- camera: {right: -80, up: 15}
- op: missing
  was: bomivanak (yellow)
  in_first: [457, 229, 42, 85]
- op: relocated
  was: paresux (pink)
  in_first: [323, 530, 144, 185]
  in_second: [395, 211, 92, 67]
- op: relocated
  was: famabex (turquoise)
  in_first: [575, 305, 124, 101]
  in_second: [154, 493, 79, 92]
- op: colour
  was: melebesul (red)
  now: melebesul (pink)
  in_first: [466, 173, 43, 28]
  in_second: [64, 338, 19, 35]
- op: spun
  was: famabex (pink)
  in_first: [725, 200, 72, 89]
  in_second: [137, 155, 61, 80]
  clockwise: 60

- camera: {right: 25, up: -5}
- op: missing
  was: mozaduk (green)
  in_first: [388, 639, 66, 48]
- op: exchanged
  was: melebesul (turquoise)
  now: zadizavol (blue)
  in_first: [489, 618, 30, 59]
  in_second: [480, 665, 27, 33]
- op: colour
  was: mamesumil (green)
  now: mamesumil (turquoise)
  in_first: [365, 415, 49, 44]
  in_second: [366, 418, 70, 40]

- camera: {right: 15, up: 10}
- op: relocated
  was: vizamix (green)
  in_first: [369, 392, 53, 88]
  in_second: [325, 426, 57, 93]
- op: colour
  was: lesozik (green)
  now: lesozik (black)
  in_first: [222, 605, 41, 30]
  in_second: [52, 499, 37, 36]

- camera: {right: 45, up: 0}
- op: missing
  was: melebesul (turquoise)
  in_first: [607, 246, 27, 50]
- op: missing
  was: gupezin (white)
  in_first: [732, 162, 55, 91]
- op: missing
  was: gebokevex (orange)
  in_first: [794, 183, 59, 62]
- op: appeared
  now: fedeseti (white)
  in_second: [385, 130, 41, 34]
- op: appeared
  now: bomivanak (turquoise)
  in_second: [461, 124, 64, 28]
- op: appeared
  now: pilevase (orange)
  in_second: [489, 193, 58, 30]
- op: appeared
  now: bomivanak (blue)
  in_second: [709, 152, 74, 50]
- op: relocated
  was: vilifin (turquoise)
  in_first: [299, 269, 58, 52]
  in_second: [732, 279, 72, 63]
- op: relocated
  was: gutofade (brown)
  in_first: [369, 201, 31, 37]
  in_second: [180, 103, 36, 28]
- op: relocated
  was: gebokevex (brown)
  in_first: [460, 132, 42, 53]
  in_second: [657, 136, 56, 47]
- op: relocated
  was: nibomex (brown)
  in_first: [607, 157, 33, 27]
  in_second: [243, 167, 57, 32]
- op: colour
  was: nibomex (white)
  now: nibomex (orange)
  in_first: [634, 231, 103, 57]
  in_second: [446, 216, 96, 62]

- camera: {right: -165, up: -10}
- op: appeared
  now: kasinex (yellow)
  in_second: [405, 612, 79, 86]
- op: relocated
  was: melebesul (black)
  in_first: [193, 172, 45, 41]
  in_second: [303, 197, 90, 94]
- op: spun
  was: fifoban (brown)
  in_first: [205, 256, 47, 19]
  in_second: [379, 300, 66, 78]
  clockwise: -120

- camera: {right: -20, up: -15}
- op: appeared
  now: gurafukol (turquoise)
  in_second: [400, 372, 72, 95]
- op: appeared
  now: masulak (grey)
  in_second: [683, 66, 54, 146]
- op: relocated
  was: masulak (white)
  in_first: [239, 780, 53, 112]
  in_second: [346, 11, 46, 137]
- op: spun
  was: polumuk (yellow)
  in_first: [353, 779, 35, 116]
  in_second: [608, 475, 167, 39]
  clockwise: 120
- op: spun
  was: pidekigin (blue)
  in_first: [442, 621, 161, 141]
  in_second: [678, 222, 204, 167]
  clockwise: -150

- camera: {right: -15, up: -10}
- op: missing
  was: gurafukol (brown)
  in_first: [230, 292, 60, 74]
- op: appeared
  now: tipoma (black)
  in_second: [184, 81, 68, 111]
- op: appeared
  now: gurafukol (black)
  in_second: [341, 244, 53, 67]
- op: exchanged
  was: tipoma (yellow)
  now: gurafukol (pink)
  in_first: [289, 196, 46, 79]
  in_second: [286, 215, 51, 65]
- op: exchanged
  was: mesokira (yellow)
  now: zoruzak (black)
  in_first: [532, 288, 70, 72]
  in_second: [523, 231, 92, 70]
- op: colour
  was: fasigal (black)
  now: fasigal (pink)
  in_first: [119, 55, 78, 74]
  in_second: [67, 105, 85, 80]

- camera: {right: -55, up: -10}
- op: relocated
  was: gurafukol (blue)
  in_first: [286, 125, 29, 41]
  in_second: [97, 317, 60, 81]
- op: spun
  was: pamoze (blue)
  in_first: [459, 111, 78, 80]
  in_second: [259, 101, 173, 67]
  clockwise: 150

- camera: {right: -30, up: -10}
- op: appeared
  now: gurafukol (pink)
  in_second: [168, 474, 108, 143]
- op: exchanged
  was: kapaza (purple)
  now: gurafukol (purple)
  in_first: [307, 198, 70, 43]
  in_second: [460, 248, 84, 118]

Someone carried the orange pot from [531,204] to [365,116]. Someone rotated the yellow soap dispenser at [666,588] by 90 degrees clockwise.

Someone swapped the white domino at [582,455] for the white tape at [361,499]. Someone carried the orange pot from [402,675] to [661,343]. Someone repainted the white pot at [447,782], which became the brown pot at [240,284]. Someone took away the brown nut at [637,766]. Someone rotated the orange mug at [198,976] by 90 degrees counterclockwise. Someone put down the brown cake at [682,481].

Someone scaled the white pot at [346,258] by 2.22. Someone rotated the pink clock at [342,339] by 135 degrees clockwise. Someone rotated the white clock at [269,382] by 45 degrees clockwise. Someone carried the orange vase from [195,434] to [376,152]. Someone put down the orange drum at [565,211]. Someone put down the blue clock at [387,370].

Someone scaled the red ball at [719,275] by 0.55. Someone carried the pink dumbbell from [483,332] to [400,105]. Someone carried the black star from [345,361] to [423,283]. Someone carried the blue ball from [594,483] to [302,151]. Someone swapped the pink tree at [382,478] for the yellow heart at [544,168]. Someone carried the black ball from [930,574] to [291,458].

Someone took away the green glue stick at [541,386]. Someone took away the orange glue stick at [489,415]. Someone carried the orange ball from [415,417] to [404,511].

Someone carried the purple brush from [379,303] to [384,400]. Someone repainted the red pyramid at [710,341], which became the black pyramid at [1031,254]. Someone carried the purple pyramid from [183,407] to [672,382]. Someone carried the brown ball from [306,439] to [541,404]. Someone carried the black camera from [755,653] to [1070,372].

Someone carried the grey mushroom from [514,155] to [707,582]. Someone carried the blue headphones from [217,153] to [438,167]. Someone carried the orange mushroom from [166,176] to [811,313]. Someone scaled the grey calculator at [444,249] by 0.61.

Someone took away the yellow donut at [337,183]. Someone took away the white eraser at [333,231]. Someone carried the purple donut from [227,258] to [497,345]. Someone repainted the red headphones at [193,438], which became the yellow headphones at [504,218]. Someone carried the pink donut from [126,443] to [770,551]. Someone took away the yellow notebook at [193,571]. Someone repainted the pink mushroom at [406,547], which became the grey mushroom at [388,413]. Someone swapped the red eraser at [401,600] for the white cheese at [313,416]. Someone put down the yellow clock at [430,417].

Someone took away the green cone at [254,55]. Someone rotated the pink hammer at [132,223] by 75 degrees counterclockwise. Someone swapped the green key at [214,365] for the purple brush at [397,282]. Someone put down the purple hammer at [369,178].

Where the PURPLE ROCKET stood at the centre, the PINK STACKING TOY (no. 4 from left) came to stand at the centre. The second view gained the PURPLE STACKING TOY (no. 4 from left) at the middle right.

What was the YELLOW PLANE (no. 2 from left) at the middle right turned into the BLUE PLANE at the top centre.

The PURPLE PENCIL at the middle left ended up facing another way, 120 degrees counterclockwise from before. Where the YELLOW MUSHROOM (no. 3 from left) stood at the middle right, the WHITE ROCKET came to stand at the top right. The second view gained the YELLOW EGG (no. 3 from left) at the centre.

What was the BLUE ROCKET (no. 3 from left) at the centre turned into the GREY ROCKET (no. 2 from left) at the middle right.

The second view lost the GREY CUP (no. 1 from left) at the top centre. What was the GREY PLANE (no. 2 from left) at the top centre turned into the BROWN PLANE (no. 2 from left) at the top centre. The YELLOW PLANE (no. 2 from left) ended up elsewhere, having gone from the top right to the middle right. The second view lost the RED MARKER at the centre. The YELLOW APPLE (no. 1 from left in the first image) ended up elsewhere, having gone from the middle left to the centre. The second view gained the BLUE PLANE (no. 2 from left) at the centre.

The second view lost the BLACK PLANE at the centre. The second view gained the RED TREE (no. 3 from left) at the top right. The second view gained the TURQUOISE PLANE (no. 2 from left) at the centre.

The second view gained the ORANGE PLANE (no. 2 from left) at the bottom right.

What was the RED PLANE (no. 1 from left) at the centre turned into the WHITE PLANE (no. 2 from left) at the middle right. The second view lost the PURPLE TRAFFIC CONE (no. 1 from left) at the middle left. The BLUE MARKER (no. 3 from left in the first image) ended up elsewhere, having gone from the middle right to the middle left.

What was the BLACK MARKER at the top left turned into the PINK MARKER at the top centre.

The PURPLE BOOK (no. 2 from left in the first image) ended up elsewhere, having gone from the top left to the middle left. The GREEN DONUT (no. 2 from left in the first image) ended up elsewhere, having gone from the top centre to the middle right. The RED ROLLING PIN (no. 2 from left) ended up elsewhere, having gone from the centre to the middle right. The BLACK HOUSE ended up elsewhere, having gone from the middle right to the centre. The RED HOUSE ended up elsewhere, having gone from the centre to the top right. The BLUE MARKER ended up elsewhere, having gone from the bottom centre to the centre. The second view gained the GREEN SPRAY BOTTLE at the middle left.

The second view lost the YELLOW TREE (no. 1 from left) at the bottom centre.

Activity: Whenever the word "famabex" shows up in a line of the entries, list that line.

Written reply:
  was: famabex (turquoise)
  was: famabex (pink)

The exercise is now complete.